● Task requirements: Could you return the data that follows exactly, minus the images?

-=-=-

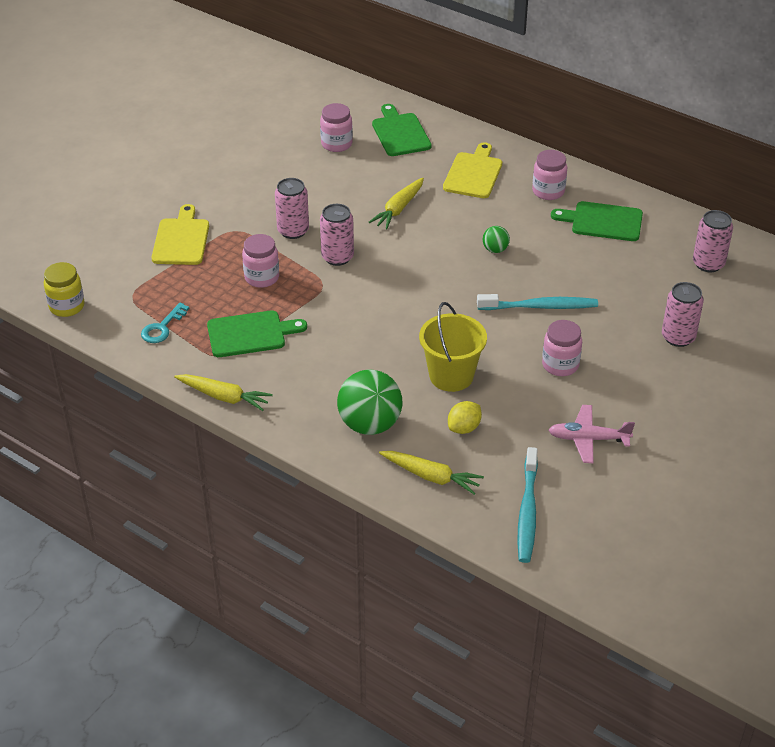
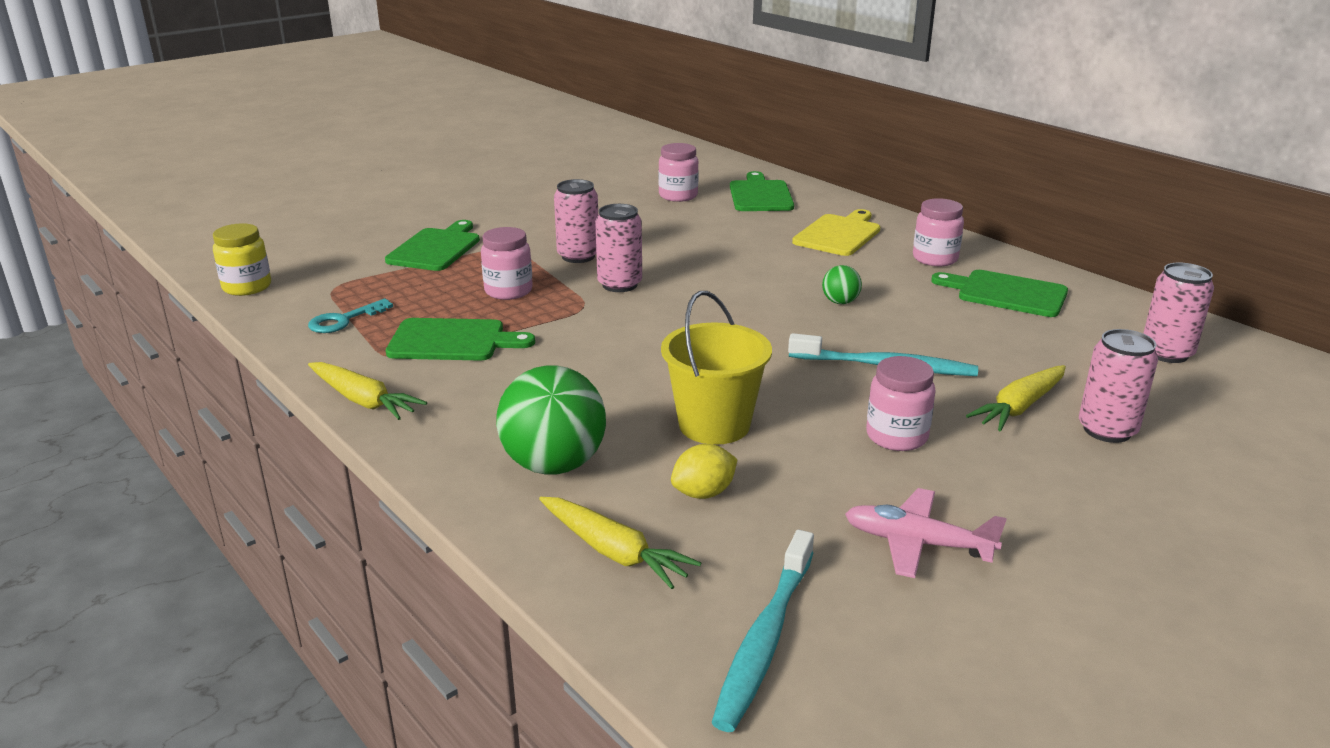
camera: 15 degrees right, 15 degrees down
yellow cutting board [152,204,209,265] -> green cutting board [385,220,480,271]
yellow carrot [369,178,424,229] -> yellow carrot moved to [966,365,1066,432]

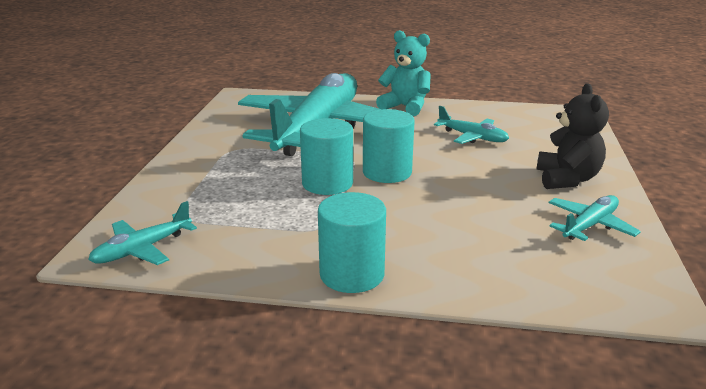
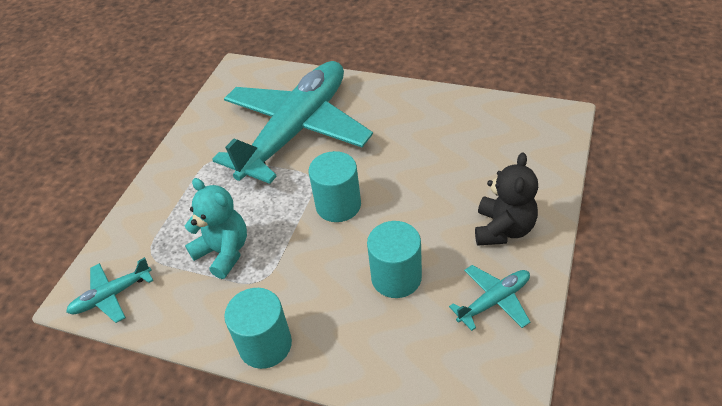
camera: 15 degrees right, 20 degrees up
turquoise cylinder [300,118,353,195] -> turquoise cylinder moved to [367,221,422,298]
turquoise teddy bear [376,30,431,116] -> turquoise teddy bear moved to [185,178,247,279]
turquoise plane [434,106,509,144] -> none

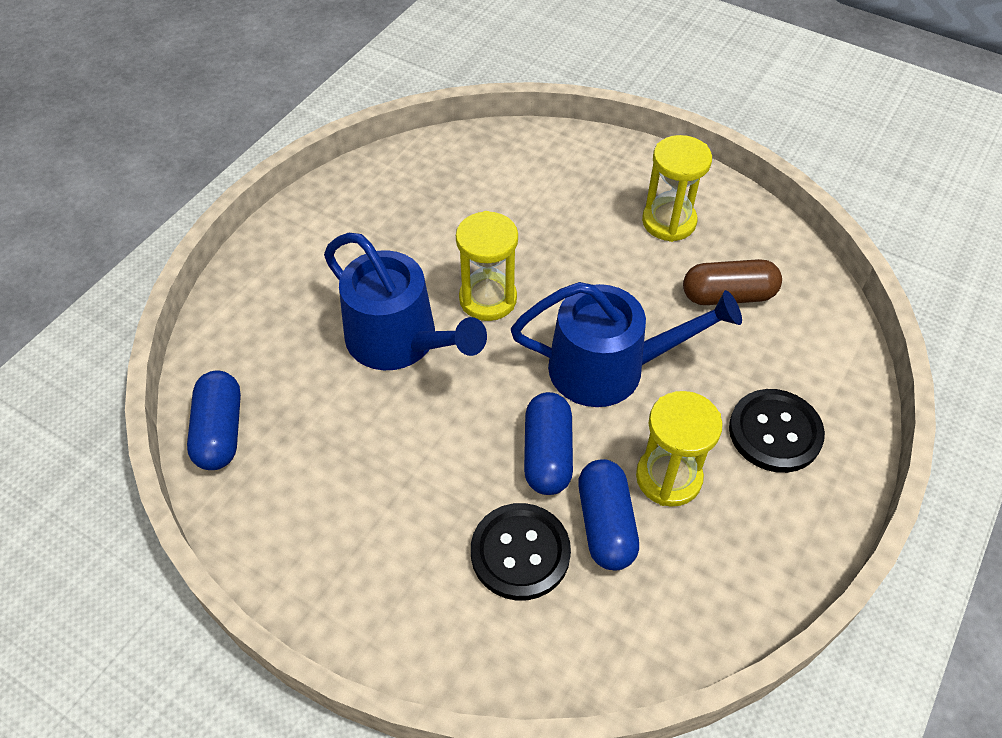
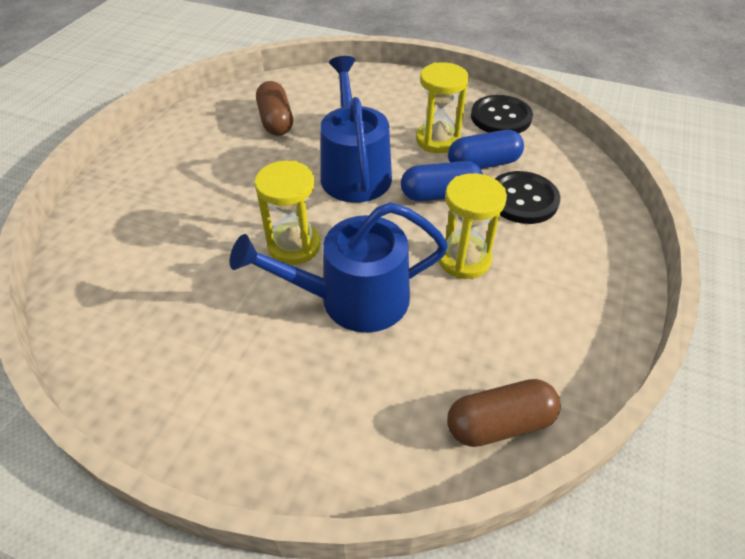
camera: 100 degrees left, 5 degrees down
blue capsule [187,371,241,470] -> brown capsule [447,379,561,447]
blue watering can [324,233,487,370] -> blue watering can turned 135 degrees counterclockwise [230,202,448,333]
yellow hourglass [642,135,712,242] -> yellow hourglass moved to [438,173,507,279]
black button [729,389,825,473] -> black button moved to [471,95,533,134]

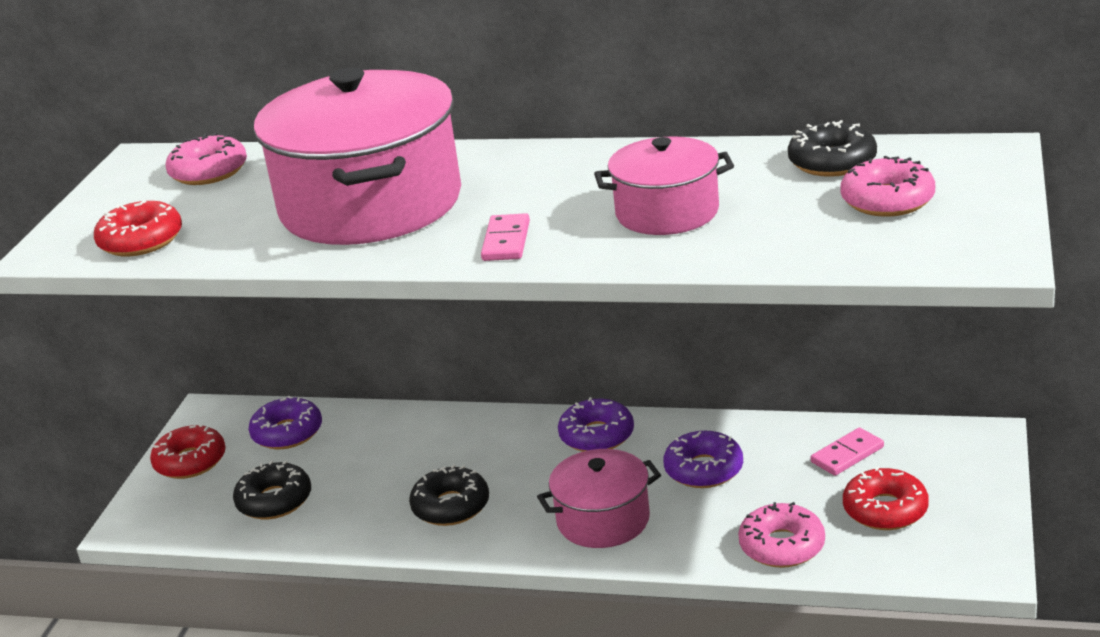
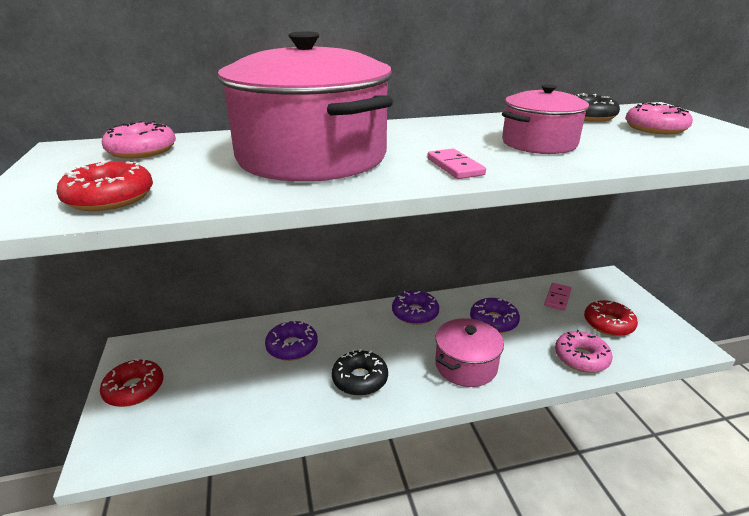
camera: 30 degrees left, 0 degrees up
black donut [233,460,311,520] -> none
purple donut [248,396,322,449] -> purple donut moved to [265,320,318,361]

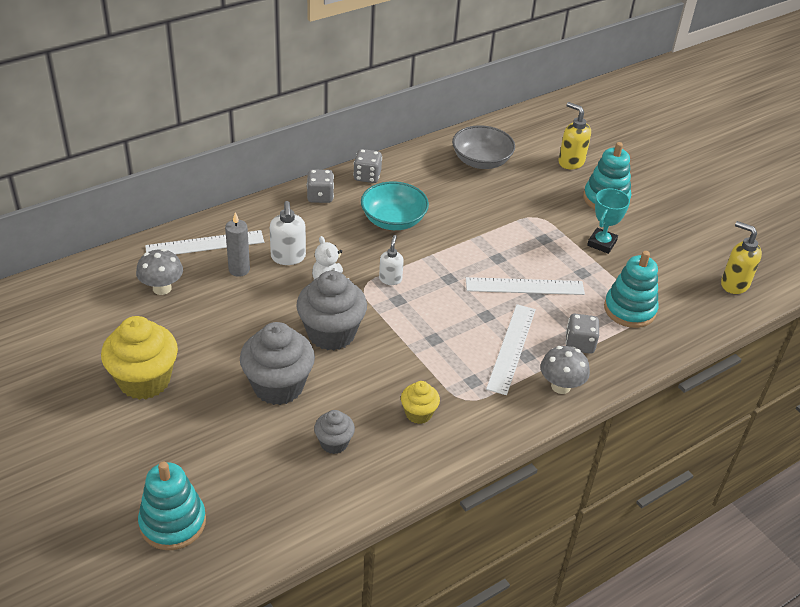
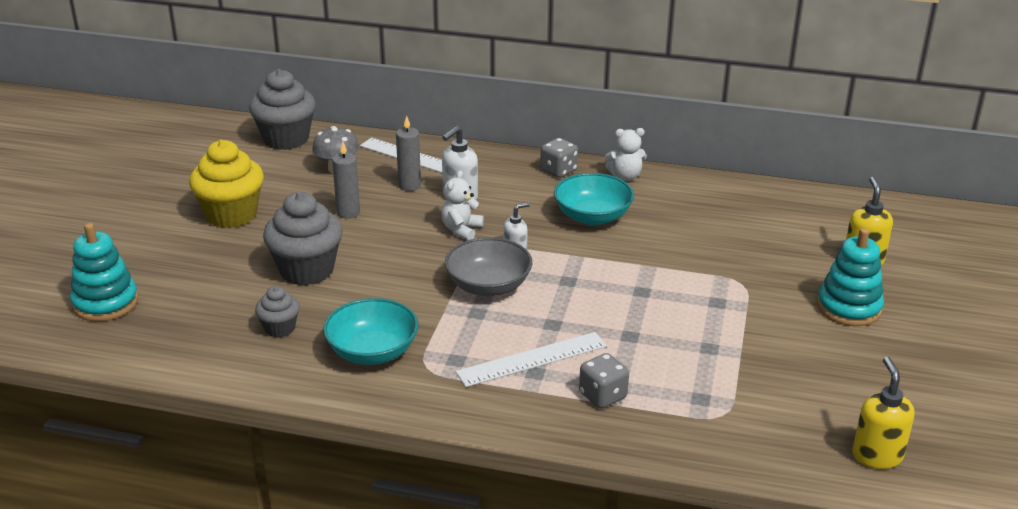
camera: 50 degrees right, 10 degrees down
grey cupcake [296,271,367,351] -> grey cupcake moved to [249,69,316,150]
grey dice [353,149,382,183] -> white teddy bear [605,128,647,181]
yellow cupcake [401,381,440,424] -> turquoise bowl [323,298,418,365]
grey bowl [452,125,515,169] -> grey bowl moved to [445,237,532,296]
white ruler [466,277,585,295] -> none
grey mushroom [540,346,590,394] -> none
turquoise trophy [587,188,630,254] -> none
turquoise stacking toy [604,251,658,328] -> none
none -> grey candle [332,142,360,218]

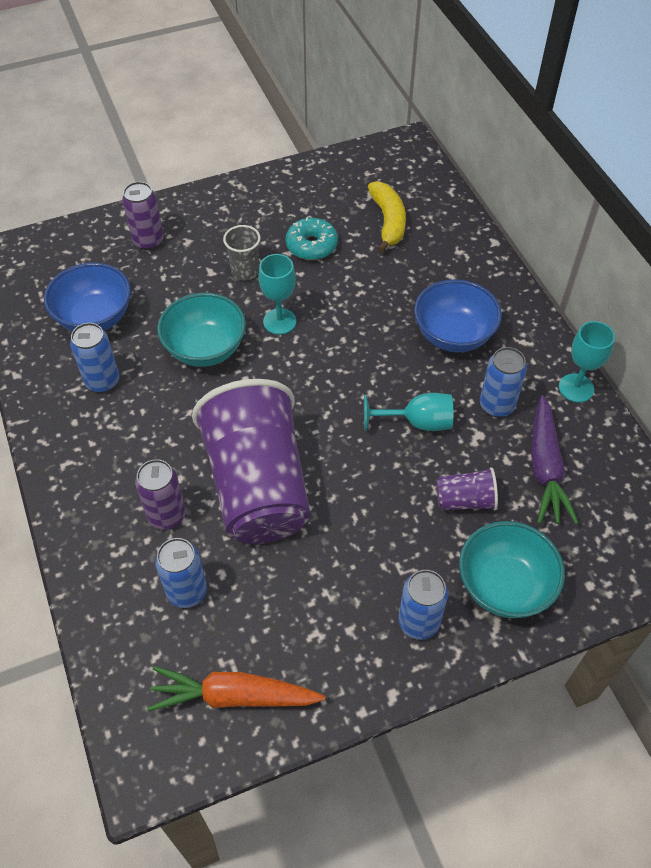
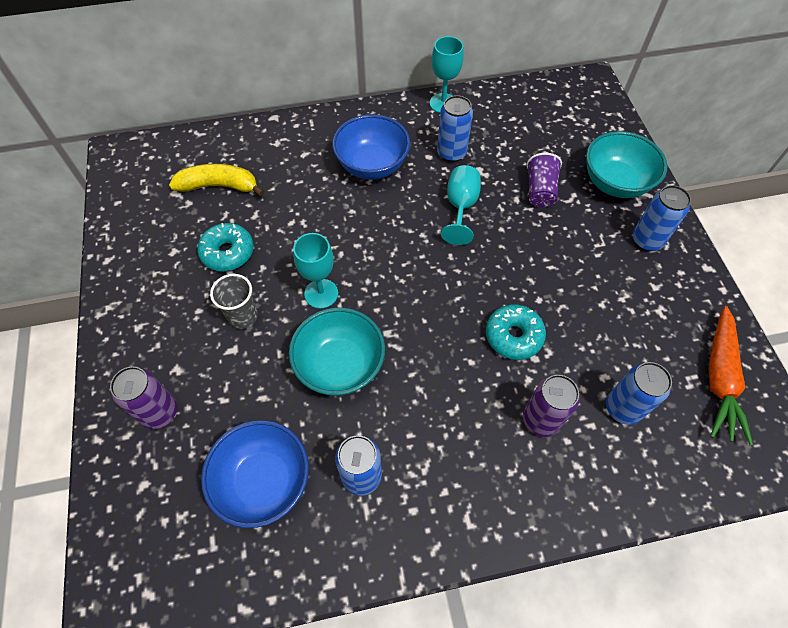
camera: 80 degrees left, 5 degrees up
purple cup [192,379,310,544] -> turquoise donut [486,304,546,360]
purple carrot [531,395,578,524] -> none

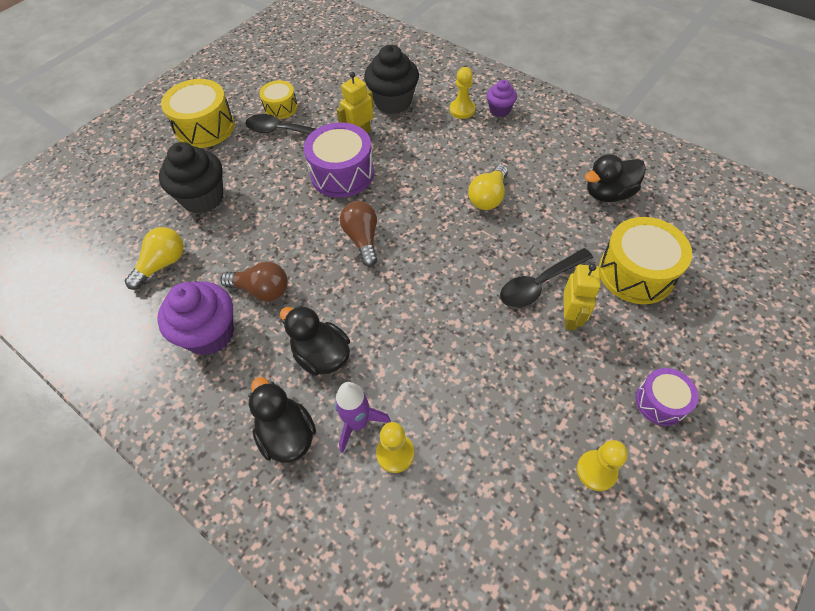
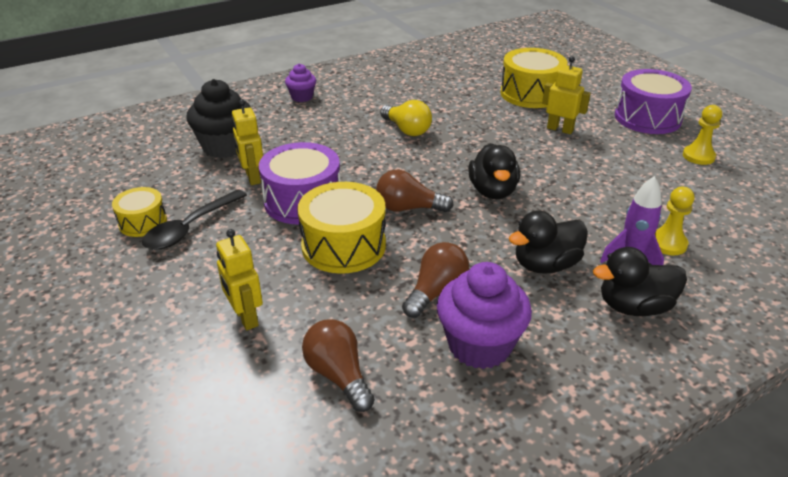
camera: 70 degrees left, 20 degrees down
yellow light bulb [125,227,184,290] -> brown light bulb [302,319,375,412]
black cupcake [159,142,224,214] -> yellow robot [216,229,263,330]
yellow drum [161,79,235,148] -> yellow drum moved to [297,182,386,274]
yellow pawn [449,67,475,119] -> none
black spoon [500,248,593,308] -> none
black duck [585,154,646,202] -> black duck moved to [468,143,520,199]
purple drum [636,368,698,426] -> purple drum [615,69,692,134], size x1.73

-=-=-

● Task result:
camera: 15 degrees right, 15 degrees down
yellow cutting board [152,204,209,265] -> green cutting board [385,220,480,271]
yellow carrot [369,178,424,229] -> yellow carrot moved to [966,365,1066,432]

camera: 15 degrees right, 20 degrees up
turquoise cylinder [300,118,353,195] -> turquoise cylinder moved to [367,221,422,298]
turquoise teddy bear [376,30,431,116] -> turquoise teddy bear moved to [185,178,247,279]
turquoise plane [434,106,509,144] -> none

camera: 100 degrees left, 5 degrees down
blue capsule [187,371,241,470] -> brown capsule [447,379,561,447]
blue watering can [324,233,487,370] -> blue watering can turned 135 degrees counterclockwise [230,202,448,333]
yellow hourglass [642,135,712,242] -> yellow hourglass moved to [438,173,507,279]
black button [729,389,825,473] -> black button moved to [471,95,533,134]

camera: 30 degrees left, 0 degrees up
black donut [233,460,311,520] -> none
purple donut [248,396,322,449] -> purple donut moved to [265,320,318,361]

camera: 50 degrees right, 10 degrees down
grey cupcake [296,271,367,351] -> grey cupcake moved to [249,69,316,150]
grey dice [353,149,382,183] -> white teddy bear [605,128,647,181]
yellow cupcake [401,381,440,424] -> turquoise bowl [323,298,418,365]
grey bowl [452,125,515,169] -> grey bowl moved to [445,237,532,296]
white ruler [466,277,585,295] -> none
grey mushroom [540,346,590,394] -> none
turquoise trophy [587,188,630,254] -> none
turquoise stacking toy [604,251,658,328] -> none
none -> grey candle [332,142,360,218]

camera: 80 degrees left, 5 degrees up
purple cup [192,379,310,544] -> turquoise donut [486,304,546,360]
purple carrot [531,395,578,524] -> none

camera: 70 degrees left, 20 degrees down
yellow light bulb [125,227,184,290] -> brown light bulb [302,319,375,412]
black cupcake [159,142,224,214] -> yellow robot [216,229,263,330]
yellow drum [161,79,235,148] -> yellow drum moved to [297,182,386,274]
yellow pawn [449,67,475,119] -> none
black spoon [500,248,593,308] -> none
black duck [585,154,646,202] -> black duck moved to [468,143,520,199]
purple drum [636,368,698,426] -> purple drum [615,69,692,134], size x1.73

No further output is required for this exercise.